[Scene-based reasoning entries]
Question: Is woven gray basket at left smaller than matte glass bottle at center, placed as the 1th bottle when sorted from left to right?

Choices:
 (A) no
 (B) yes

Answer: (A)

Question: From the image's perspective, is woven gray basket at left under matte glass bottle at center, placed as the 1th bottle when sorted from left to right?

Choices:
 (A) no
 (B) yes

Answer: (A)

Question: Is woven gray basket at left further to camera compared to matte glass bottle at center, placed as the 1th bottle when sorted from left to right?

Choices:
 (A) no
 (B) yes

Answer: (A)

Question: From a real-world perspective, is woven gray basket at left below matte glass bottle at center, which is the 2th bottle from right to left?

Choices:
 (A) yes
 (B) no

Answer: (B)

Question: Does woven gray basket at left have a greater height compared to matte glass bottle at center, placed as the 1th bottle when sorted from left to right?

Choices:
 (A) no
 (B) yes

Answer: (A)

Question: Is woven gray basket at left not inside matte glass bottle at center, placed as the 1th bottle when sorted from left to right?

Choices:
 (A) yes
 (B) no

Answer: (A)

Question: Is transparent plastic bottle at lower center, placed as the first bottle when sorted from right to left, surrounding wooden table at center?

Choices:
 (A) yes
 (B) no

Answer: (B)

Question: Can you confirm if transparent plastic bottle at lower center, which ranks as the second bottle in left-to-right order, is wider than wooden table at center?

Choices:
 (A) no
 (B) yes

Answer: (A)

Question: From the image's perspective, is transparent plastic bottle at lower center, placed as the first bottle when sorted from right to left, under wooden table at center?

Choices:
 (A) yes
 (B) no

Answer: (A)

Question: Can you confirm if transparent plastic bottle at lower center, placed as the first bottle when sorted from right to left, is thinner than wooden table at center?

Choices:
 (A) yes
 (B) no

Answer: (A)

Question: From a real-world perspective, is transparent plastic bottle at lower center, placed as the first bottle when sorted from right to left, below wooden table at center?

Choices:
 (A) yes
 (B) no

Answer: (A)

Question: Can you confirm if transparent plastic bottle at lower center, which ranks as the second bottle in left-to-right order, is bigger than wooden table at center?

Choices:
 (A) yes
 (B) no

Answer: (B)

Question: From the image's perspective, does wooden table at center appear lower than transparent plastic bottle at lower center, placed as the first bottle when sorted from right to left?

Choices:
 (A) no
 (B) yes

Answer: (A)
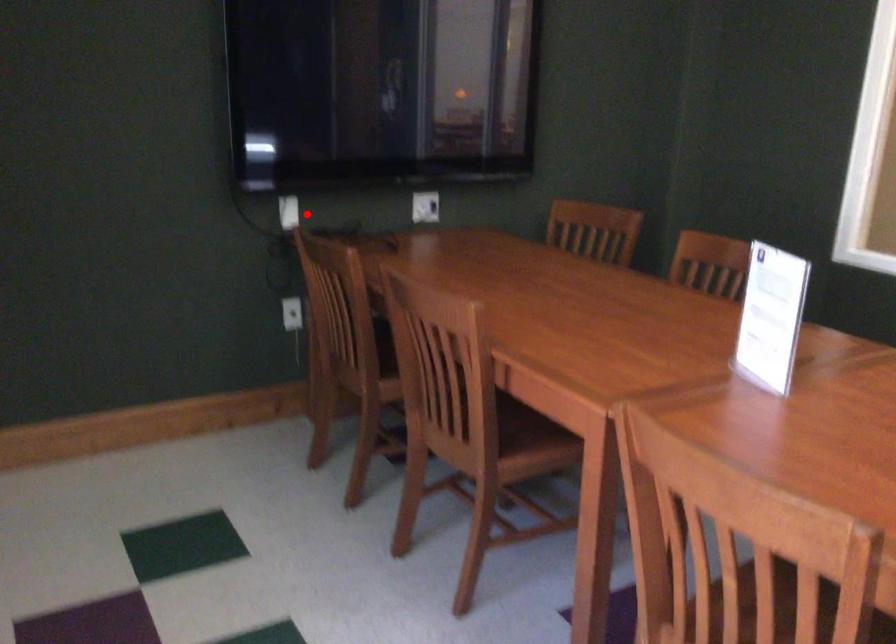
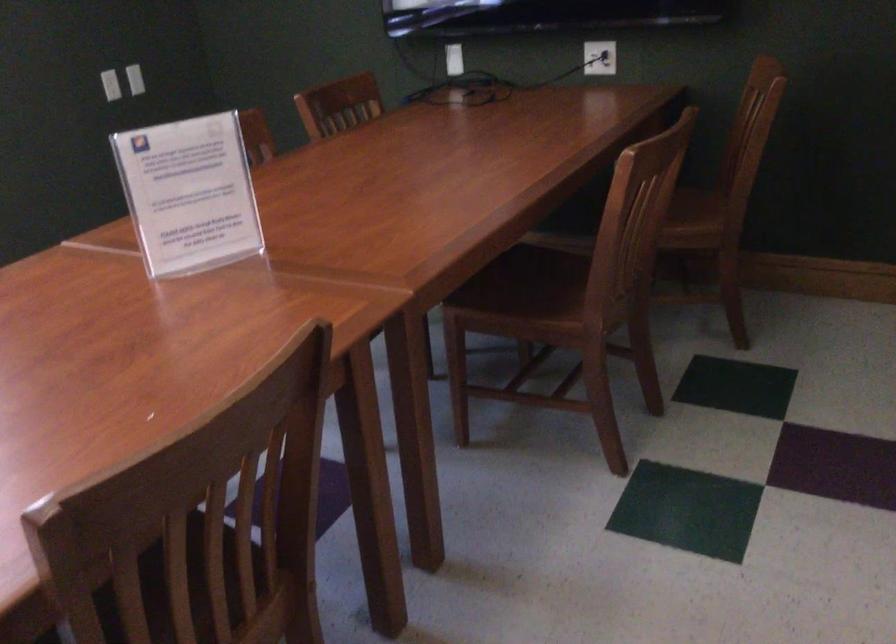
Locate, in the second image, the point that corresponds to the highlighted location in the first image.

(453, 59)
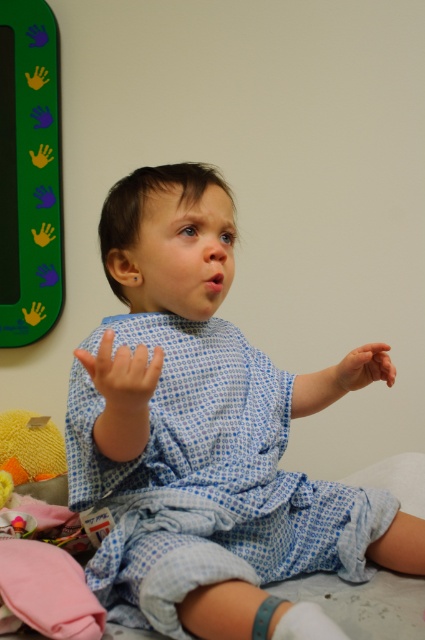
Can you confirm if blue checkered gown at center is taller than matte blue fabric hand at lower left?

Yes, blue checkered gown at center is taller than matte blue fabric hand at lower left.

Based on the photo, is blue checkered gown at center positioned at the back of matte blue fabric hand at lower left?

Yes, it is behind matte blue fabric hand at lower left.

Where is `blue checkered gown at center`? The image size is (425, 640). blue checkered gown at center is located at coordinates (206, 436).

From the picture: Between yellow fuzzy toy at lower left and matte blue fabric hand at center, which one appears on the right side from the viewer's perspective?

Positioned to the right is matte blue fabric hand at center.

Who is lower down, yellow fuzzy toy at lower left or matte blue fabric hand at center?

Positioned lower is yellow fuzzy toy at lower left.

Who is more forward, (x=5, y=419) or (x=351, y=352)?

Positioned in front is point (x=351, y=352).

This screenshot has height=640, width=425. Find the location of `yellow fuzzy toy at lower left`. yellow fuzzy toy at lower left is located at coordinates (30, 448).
--
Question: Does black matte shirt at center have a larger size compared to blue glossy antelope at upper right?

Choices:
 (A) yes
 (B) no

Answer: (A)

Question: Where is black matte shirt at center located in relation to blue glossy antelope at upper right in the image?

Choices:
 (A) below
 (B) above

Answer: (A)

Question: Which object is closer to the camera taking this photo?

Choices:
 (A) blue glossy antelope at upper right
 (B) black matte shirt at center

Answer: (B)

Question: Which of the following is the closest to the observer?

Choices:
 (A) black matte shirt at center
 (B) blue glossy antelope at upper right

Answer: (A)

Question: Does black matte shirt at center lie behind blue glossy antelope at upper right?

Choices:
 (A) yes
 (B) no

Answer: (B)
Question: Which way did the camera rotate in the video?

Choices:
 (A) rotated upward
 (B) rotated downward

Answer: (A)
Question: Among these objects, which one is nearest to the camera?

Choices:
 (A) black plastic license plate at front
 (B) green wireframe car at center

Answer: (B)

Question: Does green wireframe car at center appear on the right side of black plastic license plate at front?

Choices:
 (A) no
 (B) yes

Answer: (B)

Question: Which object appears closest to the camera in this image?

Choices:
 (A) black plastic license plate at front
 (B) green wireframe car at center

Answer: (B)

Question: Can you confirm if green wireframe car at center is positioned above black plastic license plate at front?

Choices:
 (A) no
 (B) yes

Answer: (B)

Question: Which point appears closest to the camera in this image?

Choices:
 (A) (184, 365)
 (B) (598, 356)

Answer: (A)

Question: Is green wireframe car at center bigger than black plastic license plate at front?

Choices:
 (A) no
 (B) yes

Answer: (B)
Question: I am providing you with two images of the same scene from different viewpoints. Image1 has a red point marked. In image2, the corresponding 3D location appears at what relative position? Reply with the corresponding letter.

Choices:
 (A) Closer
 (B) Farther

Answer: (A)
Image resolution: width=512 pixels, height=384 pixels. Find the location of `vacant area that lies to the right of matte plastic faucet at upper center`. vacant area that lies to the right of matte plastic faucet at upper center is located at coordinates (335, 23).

Work to be completed
Please write out the entries from the line containing "Question: Which point" through the line containing "Image resolution: width=512" again, switching each "Choices" to "Options" and leaving everything else unchanged.

Exercise response
Question: Which point appears closest to the camera in this image?

Options:
 (A) (184, 365)
 (B) (598, 356)

Answer: (A)

Question: Is green wireframe car at center bigger than black plastic license plate at front?

Options:
 (A) no
 (B) yes

Answer: (B)
Question: I am providing you with two images of the same scene from different viewpoints. Image1 has a red point marked. In image2, the corresponding 3D location appears at what relative position? Reply with the corresponding letter.

Options:
 (A) Closer
 (B) Farther

Answer: (A)
Image resolution: width=512 pixels, height=384 pixels. Find the location of `vacant area that lies to the right of matte plastic faucet at upper center`. vacant area that lies to the right of matte plastic faucet at upper center is located at coordinates (335, 23).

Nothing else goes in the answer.